_Instructions for the task_
Without further comment, state how many lines in the listing below contain the word "yellow".

_Records supplied_

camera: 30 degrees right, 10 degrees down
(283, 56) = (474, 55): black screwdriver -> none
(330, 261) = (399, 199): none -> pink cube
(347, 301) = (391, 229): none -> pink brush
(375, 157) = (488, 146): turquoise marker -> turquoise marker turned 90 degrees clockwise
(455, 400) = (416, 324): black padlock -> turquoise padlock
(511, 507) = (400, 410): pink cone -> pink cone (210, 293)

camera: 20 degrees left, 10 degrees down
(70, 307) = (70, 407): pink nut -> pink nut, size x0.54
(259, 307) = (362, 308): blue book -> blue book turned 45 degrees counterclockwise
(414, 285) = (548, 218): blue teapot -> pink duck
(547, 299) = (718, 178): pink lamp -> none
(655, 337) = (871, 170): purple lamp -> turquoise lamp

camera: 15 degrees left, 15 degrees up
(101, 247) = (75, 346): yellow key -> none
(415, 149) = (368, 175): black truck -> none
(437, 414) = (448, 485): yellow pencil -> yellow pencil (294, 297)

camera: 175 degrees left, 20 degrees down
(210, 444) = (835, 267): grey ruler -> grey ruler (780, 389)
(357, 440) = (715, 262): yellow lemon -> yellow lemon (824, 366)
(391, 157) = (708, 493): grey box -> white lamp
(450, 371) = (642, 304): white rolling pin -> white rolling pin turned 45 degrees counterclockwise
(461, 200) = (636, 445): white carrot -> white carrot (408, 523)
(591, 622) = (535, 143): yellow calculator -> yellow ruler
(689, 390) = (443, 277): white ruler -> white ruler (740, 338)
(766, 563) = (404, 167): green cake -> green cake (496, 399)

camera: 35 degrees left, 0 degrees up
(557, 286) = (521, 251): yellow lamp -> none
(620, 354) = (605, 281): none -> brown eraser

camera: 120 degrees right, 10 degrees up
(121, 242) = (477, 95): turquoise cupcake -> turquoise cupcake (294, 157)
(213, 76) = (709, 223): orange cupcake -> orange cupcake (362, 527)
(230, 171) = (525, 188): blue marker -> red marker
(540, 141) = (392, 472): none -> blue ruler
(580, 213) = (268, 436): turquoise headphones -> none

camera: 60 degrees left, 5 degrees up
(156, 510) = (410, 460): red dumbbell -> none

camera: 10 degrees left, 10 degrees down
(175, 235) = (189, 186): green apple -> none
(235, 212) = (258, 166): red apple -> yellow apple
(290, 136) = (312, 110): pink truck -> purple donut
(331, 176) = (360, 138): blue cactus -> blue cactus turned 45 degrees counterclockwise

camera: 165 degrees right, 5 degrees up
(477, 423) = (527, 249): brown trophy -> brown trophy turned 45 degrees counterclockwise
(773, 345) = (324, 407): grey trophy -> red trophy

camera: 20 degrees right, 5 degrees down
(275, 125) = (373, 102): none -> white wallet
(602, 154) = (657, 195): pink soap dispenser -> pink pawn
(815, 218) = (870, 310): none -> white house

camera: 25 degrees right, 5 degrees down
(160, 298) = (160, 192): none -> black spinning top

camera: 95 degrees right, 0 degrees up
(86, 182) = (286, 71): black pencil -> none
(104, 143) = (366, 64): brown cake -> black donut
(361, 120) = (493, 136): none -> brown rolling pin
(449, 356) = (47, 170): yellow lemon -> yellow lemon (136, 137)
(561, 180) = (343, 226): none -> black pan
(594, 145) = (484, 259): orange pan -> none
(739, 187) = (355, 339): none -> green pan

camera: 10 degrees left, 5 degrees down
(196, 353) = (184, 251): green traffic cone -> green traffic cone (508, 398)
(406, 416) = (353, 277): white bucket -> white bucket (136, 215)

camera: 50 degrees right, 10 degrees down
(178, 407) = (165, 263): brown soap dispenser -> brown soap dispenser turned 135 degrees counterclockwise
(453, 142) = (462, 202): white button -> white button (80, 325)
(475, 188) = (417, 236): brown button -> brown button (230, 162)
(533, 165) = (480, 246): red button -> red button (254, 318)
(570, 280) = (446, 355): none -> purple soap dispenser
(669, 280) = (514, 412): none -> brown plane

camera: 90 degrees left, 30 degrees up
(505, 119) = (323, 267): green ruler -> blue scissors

_Output of the task_
7